YOUR ASSIGNMENT: Your task is to gather the lines below that hold the string "minus".
━━━ ENTRIES SHOWN ━━━
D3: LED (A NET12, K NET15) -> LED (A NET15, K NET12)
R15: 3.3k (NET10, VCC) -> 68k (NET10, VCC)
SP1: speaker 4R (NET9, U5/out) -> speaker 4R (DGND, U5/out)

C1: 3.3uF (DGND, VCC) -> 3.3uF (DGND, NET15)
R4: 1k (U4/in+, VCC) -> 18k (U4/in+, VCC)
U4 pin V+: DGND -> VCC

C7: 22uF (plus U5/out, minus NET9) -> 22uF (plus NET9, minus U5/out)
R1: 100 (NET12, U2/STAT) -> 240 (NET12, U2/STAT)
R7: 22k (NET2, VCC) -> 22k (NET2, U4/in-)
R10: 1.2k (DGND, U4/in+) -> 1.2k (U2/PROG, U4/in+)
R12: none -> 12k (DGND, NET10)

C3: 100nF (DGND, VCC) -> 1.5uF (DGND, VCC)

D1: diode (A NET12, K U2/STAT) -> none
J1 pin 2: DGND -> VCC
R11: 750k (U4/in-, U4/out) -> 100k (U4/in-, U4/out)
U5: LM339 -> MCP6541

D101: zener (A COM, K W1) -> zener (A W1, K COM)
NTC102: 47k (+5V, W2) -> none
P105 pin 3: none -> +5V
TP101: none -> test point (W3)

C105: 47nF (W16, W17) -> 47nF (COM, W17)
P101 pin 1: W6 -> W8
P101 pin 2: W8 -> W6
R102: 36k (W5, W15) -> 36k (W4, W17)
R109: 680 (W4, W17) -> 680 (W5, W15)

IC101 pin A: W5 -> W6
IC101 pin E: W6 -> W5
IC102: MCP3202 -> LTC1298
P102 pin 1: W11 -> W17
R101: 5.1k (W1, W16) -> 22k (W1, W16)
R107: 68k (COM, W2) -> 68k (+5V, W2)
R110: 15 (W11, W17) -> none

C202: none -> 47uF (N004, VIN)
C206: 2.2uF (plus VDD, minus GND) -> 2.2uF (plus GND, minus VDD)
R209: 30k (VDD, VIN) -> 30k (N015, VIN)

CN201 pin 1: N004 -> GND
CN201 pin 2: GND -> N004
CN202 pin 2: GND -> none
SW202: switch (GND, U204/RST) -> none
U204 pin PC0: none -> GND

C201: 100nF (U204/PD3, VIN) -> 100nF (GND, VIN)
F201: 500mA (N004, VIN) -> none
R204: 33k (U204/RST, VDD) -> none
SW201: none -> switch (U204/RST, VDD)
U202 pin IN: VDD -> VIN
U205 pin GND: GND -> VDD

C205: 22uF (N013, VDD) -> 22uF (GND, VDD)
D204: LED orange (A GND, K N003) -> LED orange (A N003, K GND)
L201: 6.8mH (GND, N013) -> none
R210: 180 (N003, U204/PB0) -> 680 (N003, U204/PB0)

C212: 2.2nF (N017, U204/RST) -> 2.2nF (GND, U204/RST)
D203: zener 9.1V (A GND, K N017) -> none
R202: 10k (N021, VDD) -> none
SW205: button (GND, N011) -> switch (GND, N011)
━━━
FINISHED EXERCISE:
C7: 22uF (plus U5/out, minus NET9) -> 22uF (plus NET9, minus U5/out)
C206: 2.2uF (plus VDD, minus GND) -> 2.2uF (plus GND, minus VDD)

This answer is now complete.